- Task prompt -
Return all entries precisely as they stand, without the images.

- Supplied data -
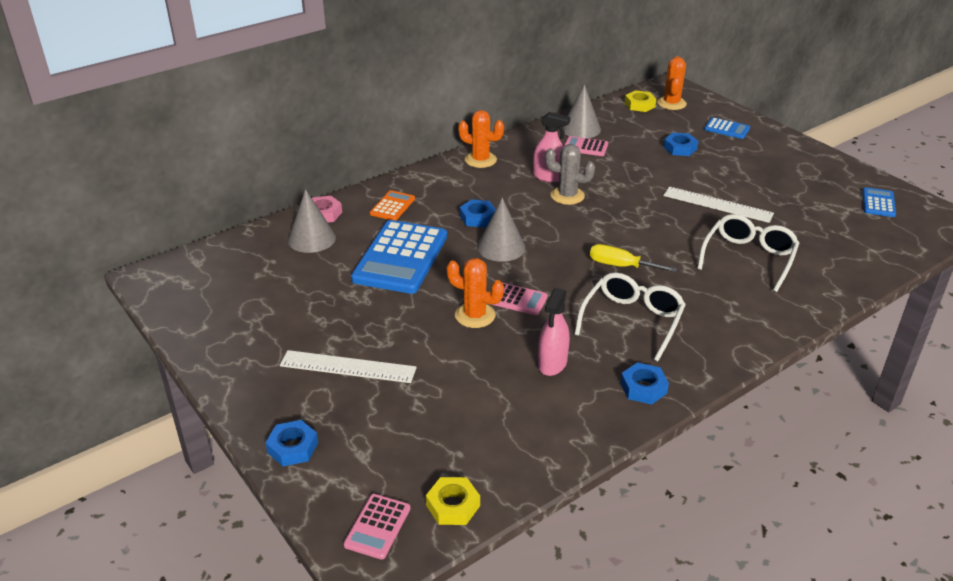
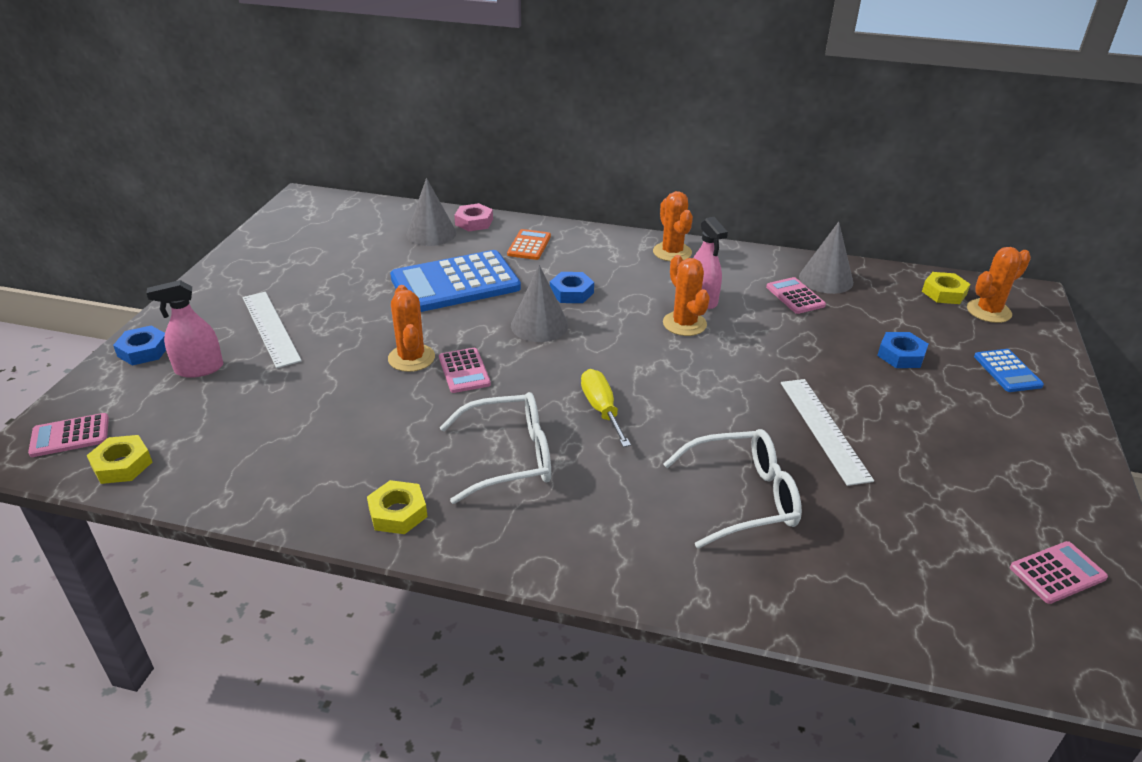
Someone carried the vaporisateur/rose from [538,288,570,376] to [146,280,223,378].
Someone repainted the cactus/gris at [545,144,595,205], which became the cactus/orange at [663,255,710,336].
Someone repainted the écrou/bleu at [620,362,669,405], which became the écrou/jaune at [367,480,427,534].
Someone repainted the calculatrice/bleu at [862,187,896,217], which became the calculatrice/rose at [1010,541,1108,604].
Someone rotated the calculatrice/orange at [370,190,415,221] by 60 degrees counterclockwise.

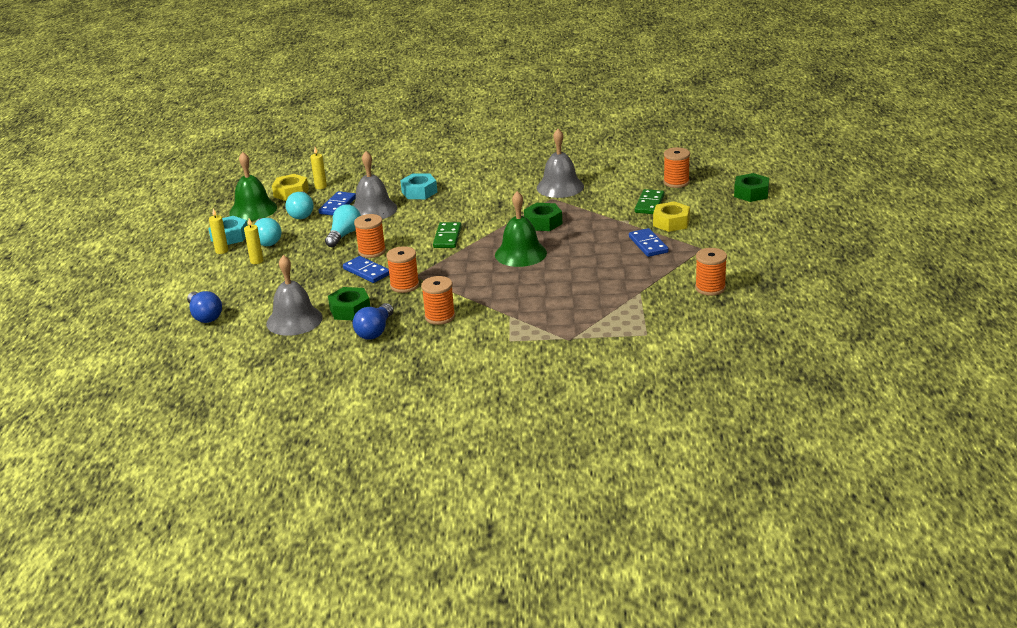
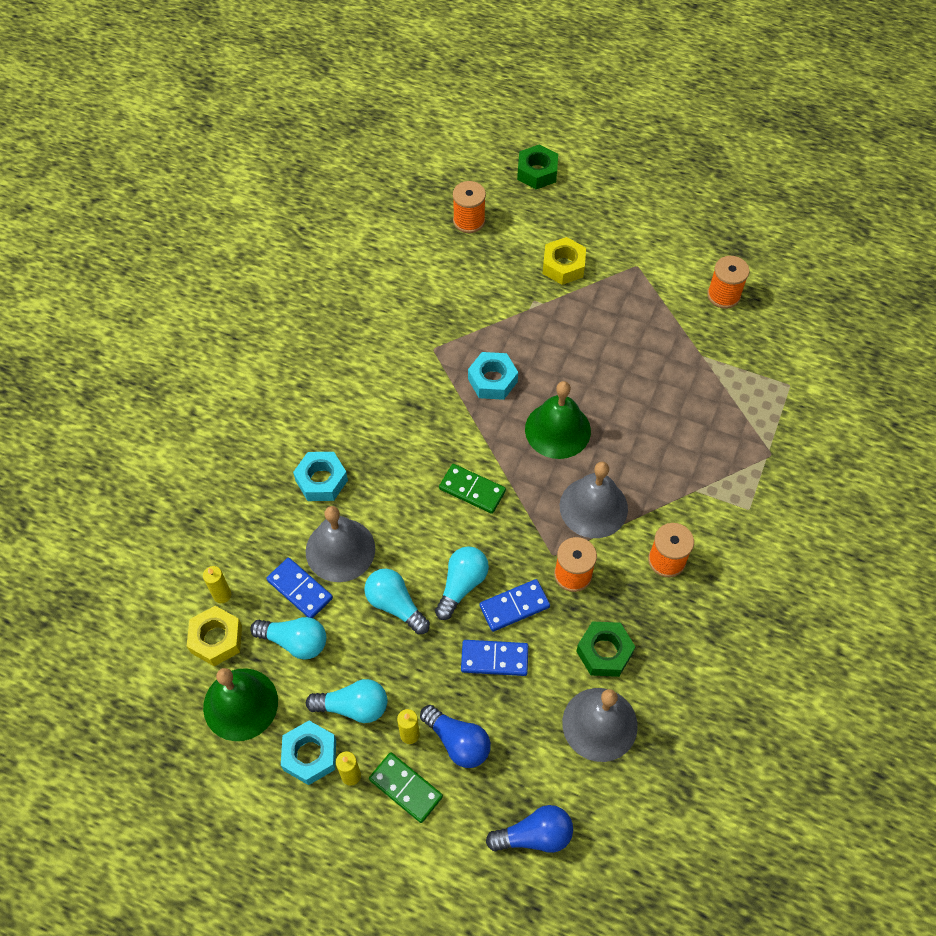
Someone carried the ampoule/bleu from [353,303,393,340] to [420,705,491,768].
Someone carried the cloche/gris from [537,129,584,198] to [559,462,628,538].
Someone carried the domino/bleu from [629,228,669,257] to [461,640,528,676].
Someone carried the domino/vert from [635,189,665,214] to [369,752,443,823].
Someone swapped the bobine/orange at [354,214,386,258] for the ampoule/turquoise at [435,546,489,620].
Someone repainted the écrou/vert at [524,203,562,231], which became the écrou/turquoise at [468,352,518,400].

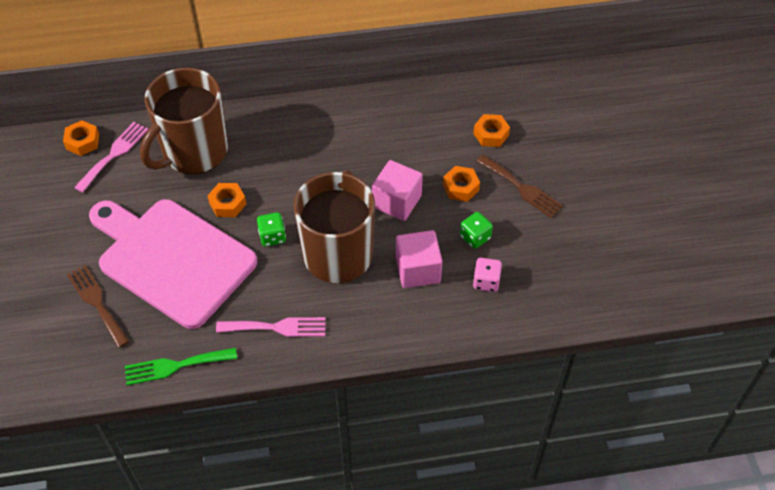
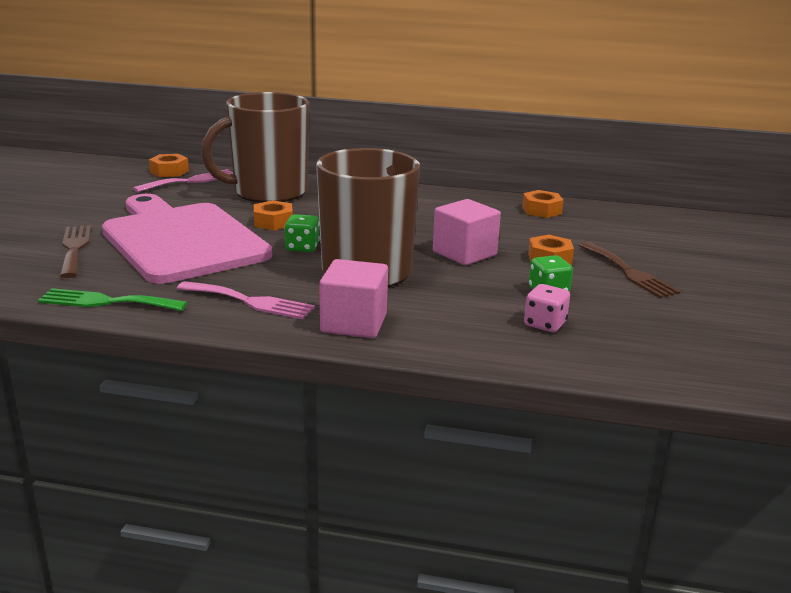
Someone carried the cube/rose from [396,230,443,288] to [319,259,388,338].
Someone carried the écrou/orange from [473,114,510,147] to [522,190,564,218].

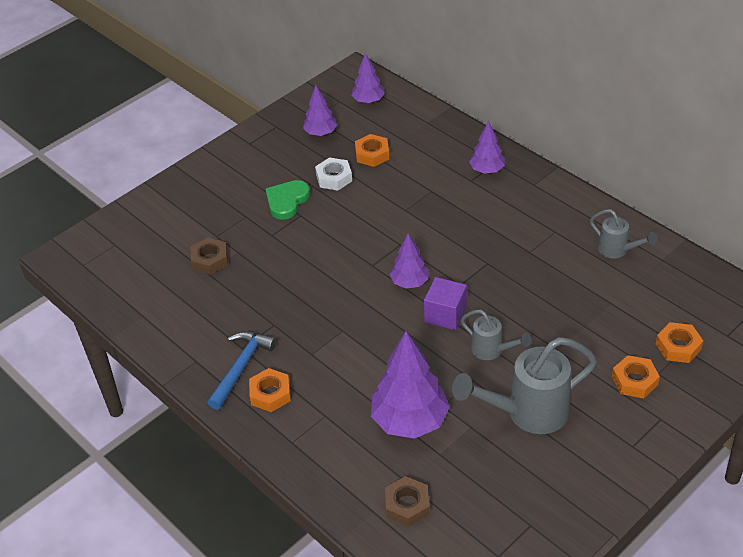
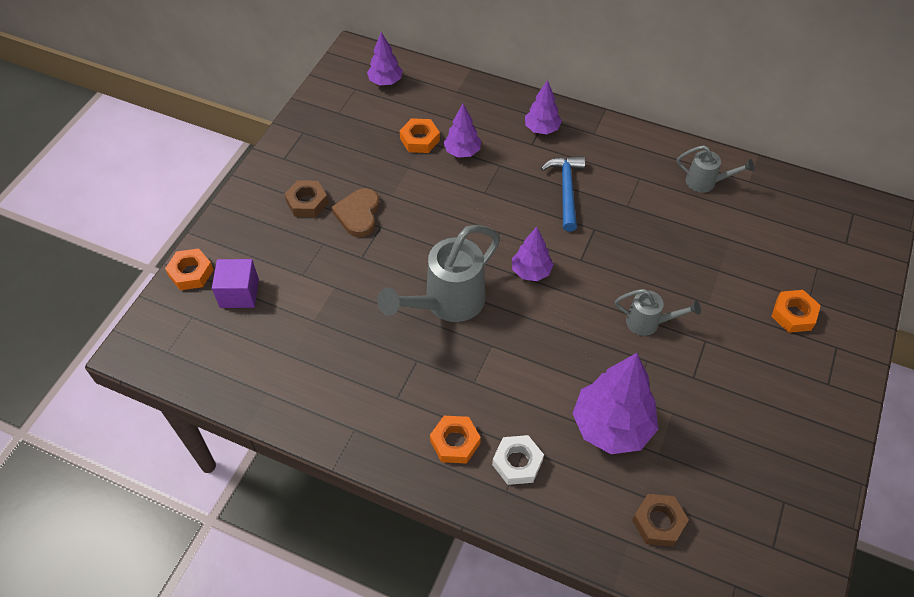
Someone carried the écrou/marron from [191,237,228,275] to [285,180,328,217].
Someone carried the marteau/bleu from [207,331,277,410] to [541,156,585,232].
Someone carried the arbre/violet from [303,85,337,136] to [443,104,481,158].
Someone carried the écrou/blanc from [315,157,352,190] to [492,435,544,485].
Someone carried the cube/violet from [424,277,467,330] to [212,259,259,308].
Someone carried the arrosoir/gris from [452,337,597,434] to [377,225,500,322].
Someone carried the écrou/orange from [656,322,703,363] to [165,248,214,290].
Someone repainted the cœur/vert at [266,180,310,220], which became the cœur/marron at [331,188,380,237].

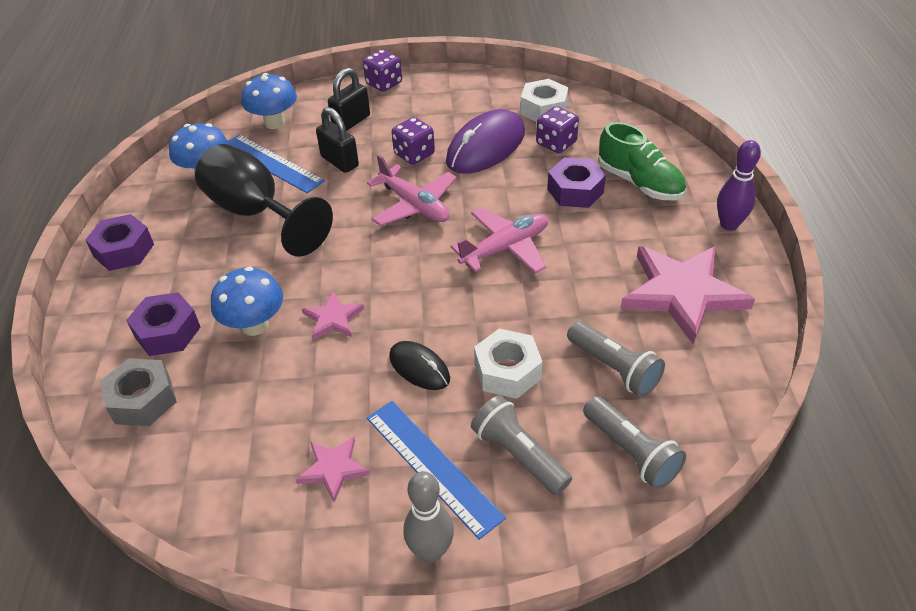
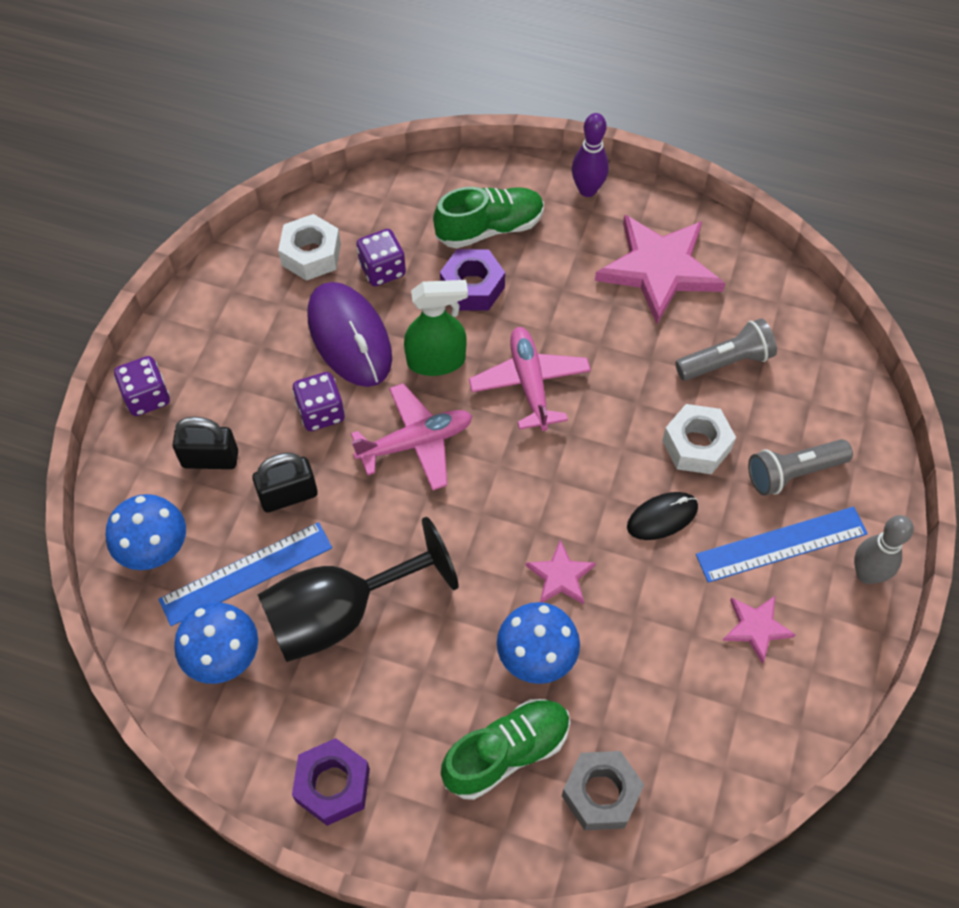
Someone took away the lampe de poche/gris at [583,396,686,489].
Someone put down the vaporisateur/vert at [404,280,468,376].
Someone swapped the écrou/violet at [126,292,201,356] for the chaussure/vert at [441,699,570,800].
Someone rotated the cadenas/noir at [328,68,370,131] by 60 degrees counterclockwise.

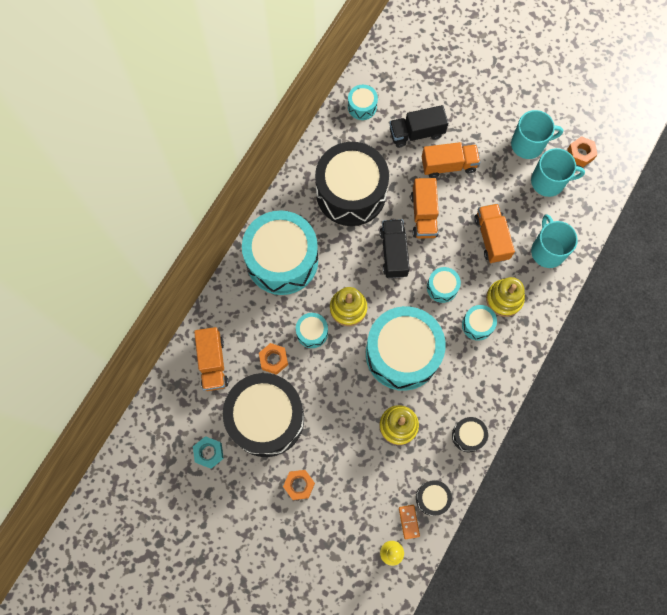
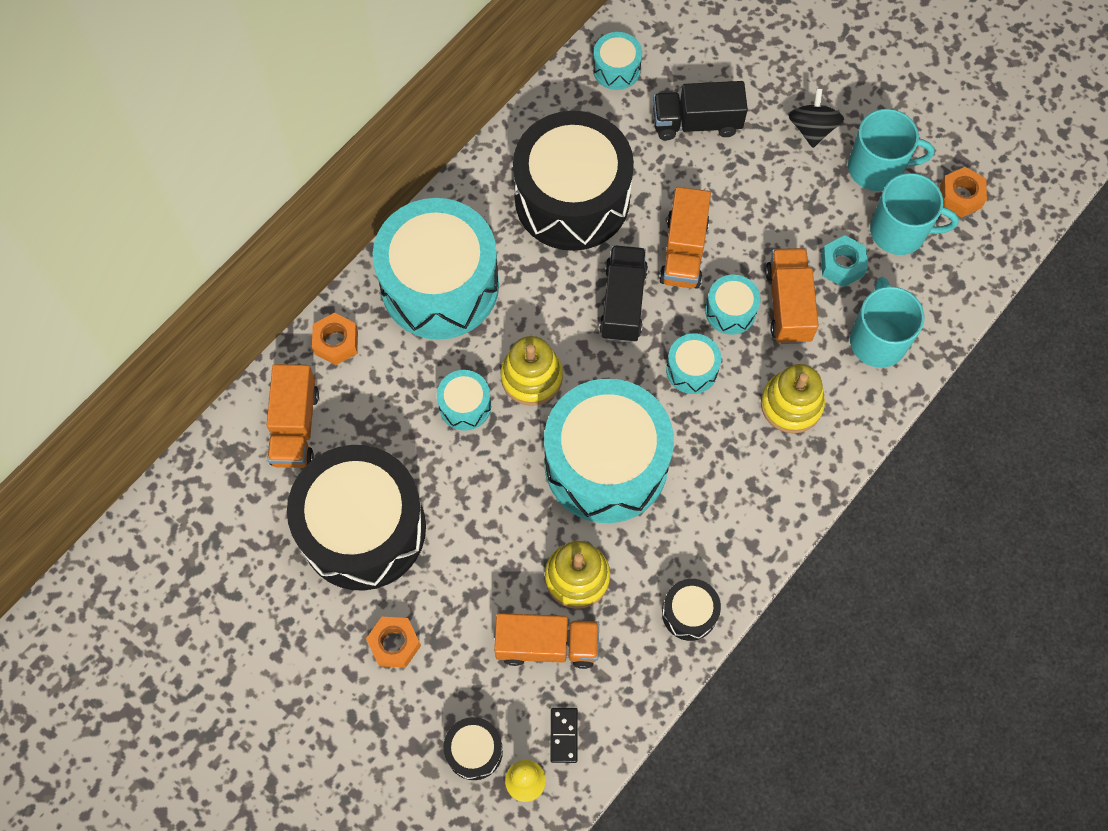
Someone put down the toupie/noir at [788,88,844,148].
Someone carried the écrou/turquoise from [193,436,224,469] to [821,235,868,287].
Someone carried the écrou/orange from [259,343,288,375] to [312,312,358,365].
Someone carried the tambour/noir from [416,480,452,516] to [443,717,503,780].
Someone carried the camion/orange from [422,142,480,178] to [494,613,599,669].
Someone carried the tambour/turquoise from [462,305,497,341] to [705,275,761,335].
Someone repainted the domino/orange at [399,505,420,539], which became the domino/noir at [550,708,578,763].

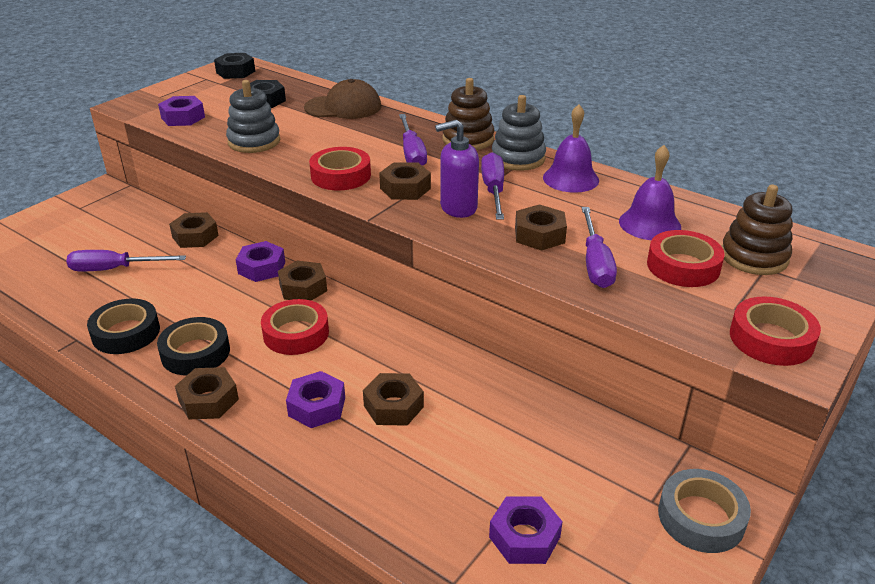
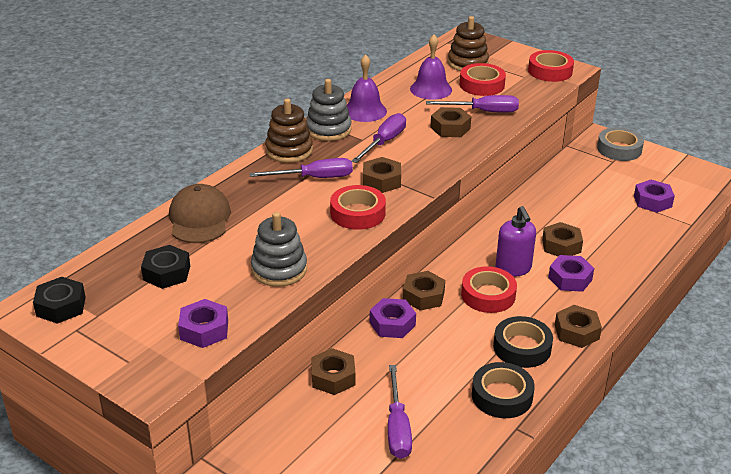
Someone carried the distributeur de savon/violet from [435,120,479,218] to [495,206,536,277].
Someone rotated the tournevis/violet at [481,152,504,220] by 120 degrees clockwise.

- Solution to the exercise -
Someone carried the vaporisateur/rose from [538,288,570,376] to [146,280,223,378].
Someone repainted the cactus/gris at [545,144,595,205], which became the cactus/orange at [663,255,710,336].
Someone repainted the écrou/bleu at [620,362,669,405], which became the écrou/jaune at [367,480,427,534].
Someone repainted the calculatrice/bleu at [862,187,896,217], which became the calculatrice/rose at [1010,541,1108,604].
Someone rotated the calculatrice/orange at [370,190,415,221] by 60 degrees counterclockwise.

Someone carried the ampoule/bleu from [353,303,393,340] to [420,705,491,768].
Someone carried the cloche/gris from [537,129,584,198] to [559,462,628,538].
Someone carried the domino/bleu from [629,228,669,257] to [461,640,528,676].
Someone carried the domino/vert from [635,189,665,214] to [369,752,443,823].
Someone swapped the bobine/orange at [354,214,386,258] for the ampoule/turquoise at [435,546,489,620].
Someone repainted the écrou/vert at [524,203,562,231], which became the écrou/turquoise at [468,352,518,400].

Someone carried the cube/rose from [396,230,443,288] to [319,259,388,338].
Someone carried the écrou/orange from [473,114,510,147] to [522,190,564,218].

Someone carried the écrou/marron from [191,237,228,275] to [285,180,328,217].
Someone carried the marteau/bleu from [207,331,277,410] to [541,156,585,232].
Someone carried the arbre/violet from [303,85,337,136] to [443,104,481,158].
Someone carried the écrou/blanc from [315,157,352,190] to [492,435,544,485].
Someone carried the cube/violet from [424,277,467,330] to [212,259,259,308].
Someone carried the arrosoir/gris from [452,337,597,434] to [377,225,500,322].
Someone carried the écrou/orange from [656,322,703,363] to [165,248,214,290].
Someone repainted the cœur/vert at [266,180,310,220], which became the cœur/marron at [331,188,380,237].

Someone took away the lampe de poche/gris at [583,396,686,489].
Someone put down the vaporisateur/vert at [404,280,468,376].
Someone swapped the écrou/violet at [126,292,201,356] for the chaussure/vert at [441,699,570,800].
Someone rotated the cadenas/noir at [328,68,370,131] by 60 degrees counterclockwise.

Someone put down the toupie/noir at [788,88,844,148].
Someone carried the écrou/turquoise from [193,436,224,469] to [821,235,868,287].
Someone carried the écrou/orange from [259,343,288,375] to [312,312,358,365].
Someone carried the tambour/noir from [416,480,452,516] to [443,717,503,780].
Someone carried the camion/orange from [422,142,480,178] to [494,613,599,669].
Someone carried the tambour/turquoise from [462,305,497,341] to [705,275,761,335].
Someone repainted the domino/orange at [399,505,420,539], which became the domino/noir at [550,708,578,763].

Someone carried the distributeur de savon/violet from [435,120,479,218] to [495,206,536,277].
Someone rotated the tournevis/violet at [481,152,504,220] by 120 degrees clockwise.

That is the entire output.